▶ Information given:
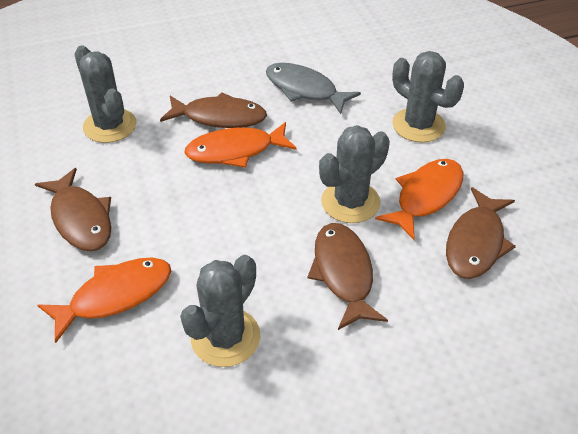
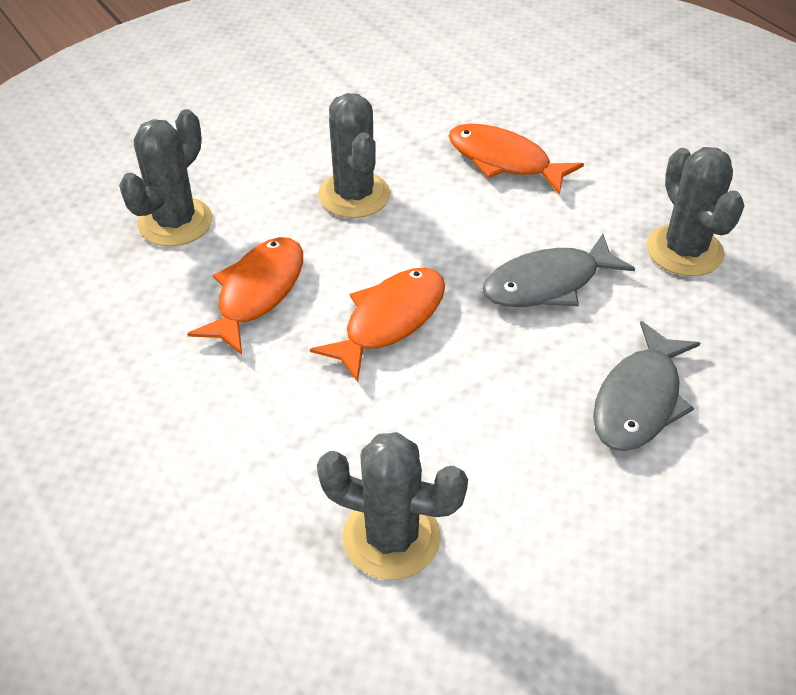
brown fish: 4 -> 0
grey fish: 1 -> 2

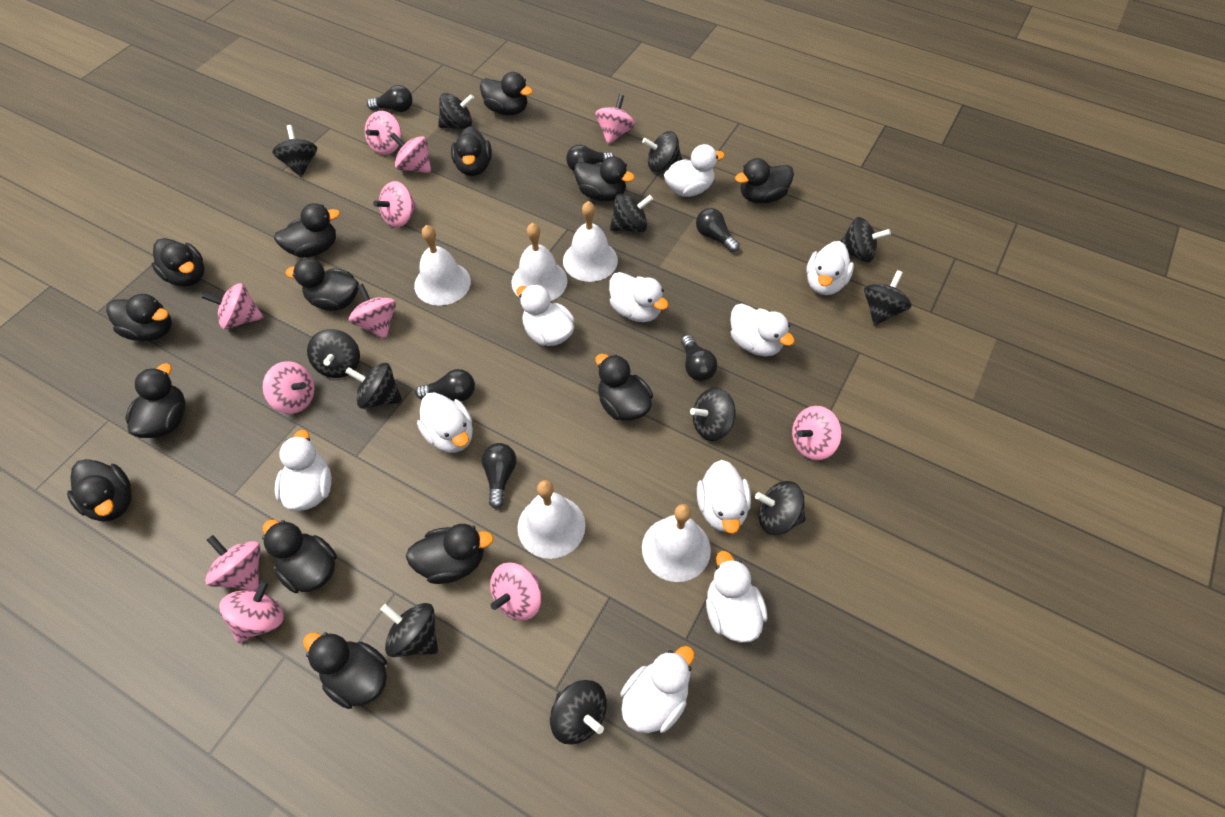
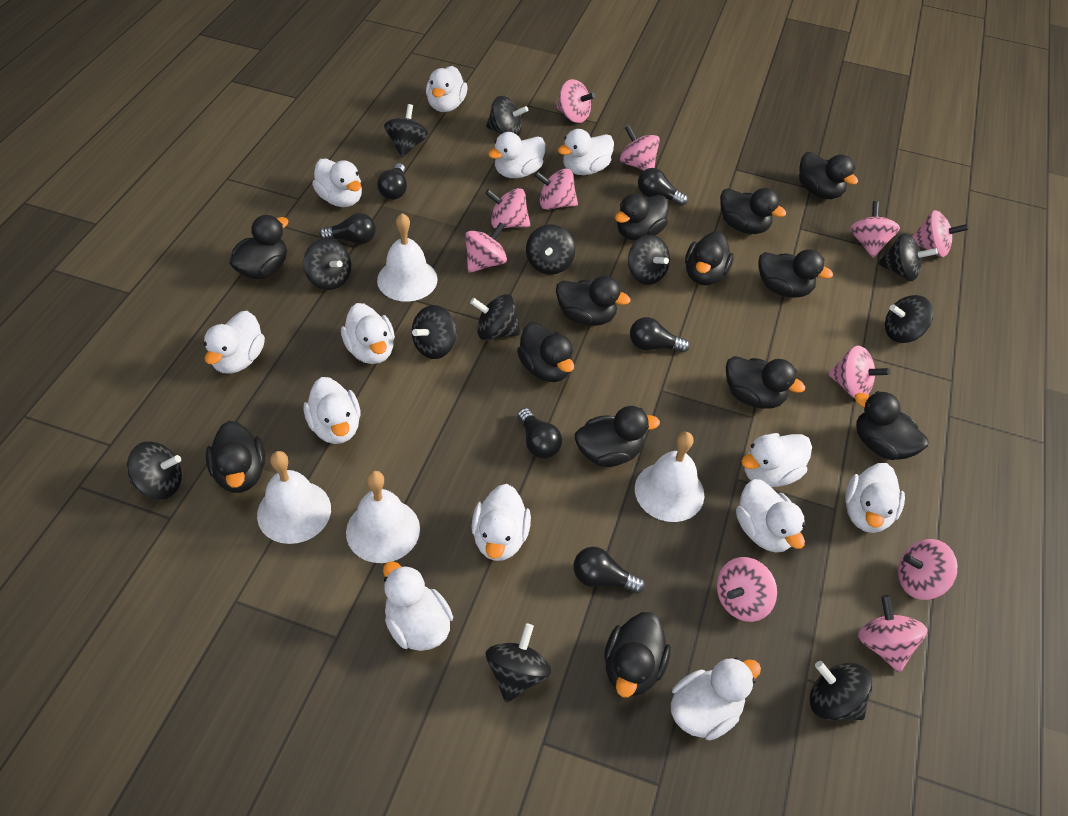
black duck: 14 -> 13
white bell: 5 -> 4
white duck: 10 -> 13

▶ Problem description: Repeat the entries exactly, without pictures.

▶ Expected output:
brown fish: 4 -> 0
grey fish: 1 -> 2

black duck: 14 -> 13
white bell: 5 -> 4
white duck: 10 -> 13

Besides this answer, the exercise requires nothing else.